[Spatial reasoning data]
━━━━━━

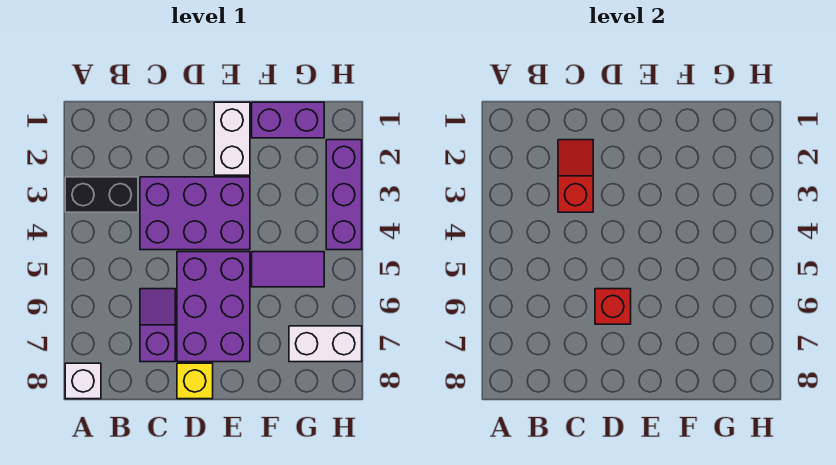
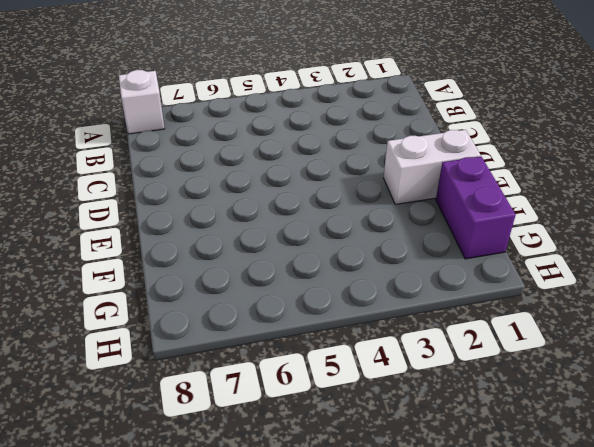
none -> black brick A3:B3 level 1
none -> purple brick C3:E4 level 1
none -> purple slope C6:C7 level 1 top 7

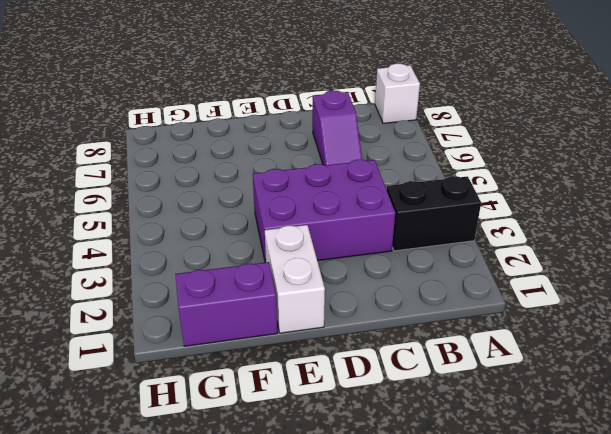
none -> purple brick D5:E7 level 1
none -> yellow brick D8 level 1
none -> purple tile F5:G5 level 1

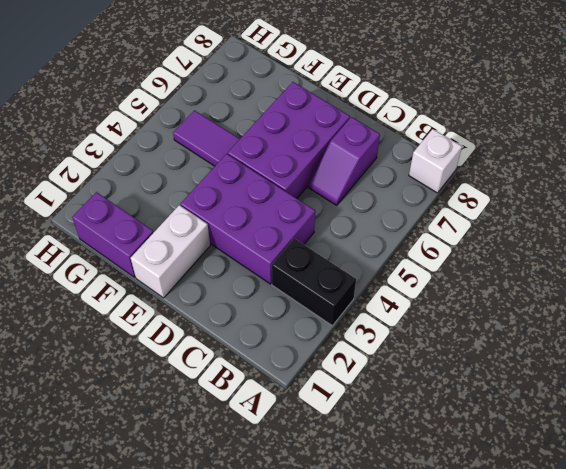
none -> yellow brick D8 level 1
none -> white brick G7:H7 level 1
none -> purple brick H2:H4 level 1

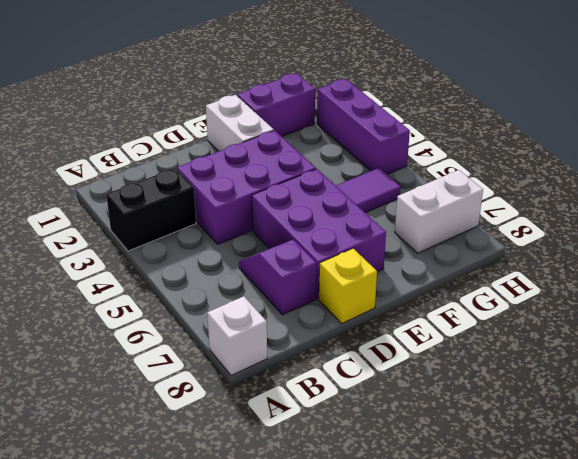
none -> red slope C2:C3 level 2 top 3
none -> red brick D6 level 2

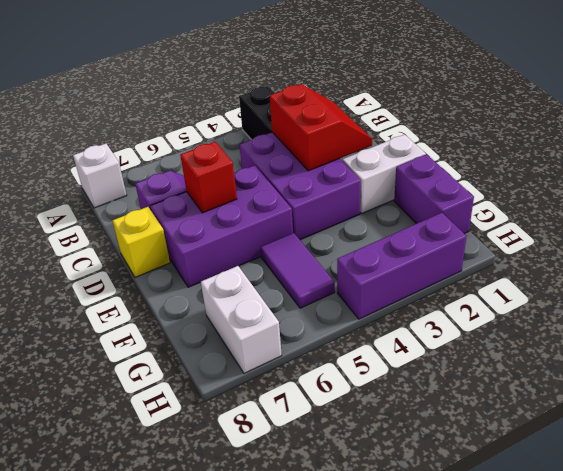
red slope C2:D3 level 2 top 3 -> red slope C2:C3 level 2 top 3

━━━━━━

Assigned task » Print every record above exactly, with no pictures.

Solution for this task »
none -> black brick A3:B3 level 1
none -> purple brick C3:E4 level 1
none -> purple slope C6:C7 level 1 top 7

none -> purple brick D5:E7 level 1
none -> yellow brick D8 level 1
none -> purple tile F5:G5 level 1

none -> yellow brick D8 level 1
none -> white brick G7:H7 level 1
none -> purple brick H2:H4 level 1

none -> red slope C2:C3 level 2 top 3
none -> red brick D6 level 2

red slope C2:D3 level 2 top 3 -> red slope C2:C3 level 2 top 3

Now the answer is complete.